• **Записанные данные**:
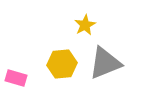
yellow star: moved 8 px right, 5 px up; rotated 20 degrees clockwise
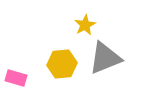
gray triangle: moved 5 px up
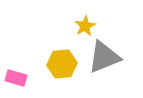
yellow star: moved 1 px down
gray triangle: moved 1 px left, 1 px up
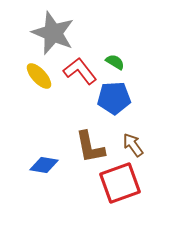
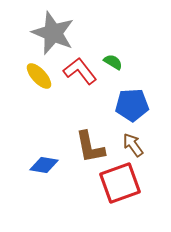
green semicircle: moved 2 px left
blue pentagon: moved 18 px right, 7 px down
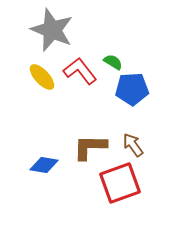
gray star: moved 1 px left, 3 px up
yellow ellipse: moved 3 px right, 1 px down
blue pentagon: moved 16 px up
brown L-shape: rotated 102 degrees clockwise
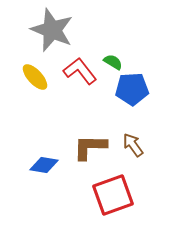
yellow ellipse: moved 7 px left
red square: moved 7 px left, 12 px down
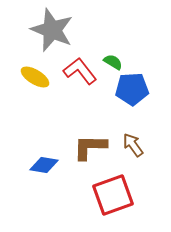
yellow ellipse: rotated 16 degrees counterclockwise
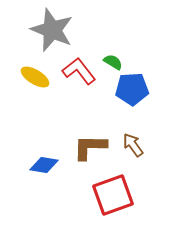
red L-shape: moved 1 px left
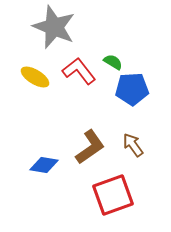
gray star: moved 2 px right, 3 px up
brown L-shape: rotated 144 degrees clockwise
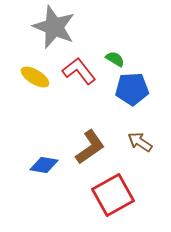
green semicircle: moved 2 px right, 3 px up
brown arrow: moved 7 px right, 3 px up; rotated 20 degrees counterclockwise
red square: rotated 9 degrees counterclockwise
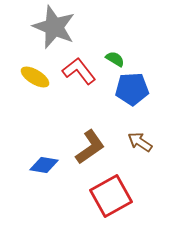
red square: moved 2 px left, 1 px down
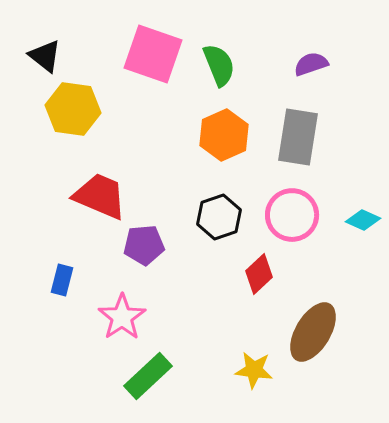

• **Задание**: Представьте в виде таблицы Markdown с колонками «№» и «Строка» ту часть материала, что начинается со строки, где есть «gray triangle: moved 5 px up», и заканчивается строкой, где есть «yellow ellipse: rotated», включая обе. Пустые строки и картинки в таблицу не включайте.

• **Выполненное задание**:
| № | Строка |
|---|---|
| 1 | gray triangle: moved 5 px up |
| 2 | yellow star: moved 1 px down |
| 3 | gray triangle: moved 1 px left, 1 px up |
| 4 | green semicircle: moved 2 px left |
| 5 | blue pentagon: moved 18 px right, 7 px down |
| 6 | gray star: moved 1 px left, 3 px up |
| 7 | yellow ellipse: moved 3 px right, 1 px down |
| 8 | blue pentagon: moved 16 px up |
| 9 | brown L-shape: rotated 102 degrees clockwise |
| 10 | yellow ellipse: moved 7 px left |
| 11 | red square: moved 7 px left, 12 px down |
| 12 | yellow ellipse: rotated 16 degrees counterclockwise |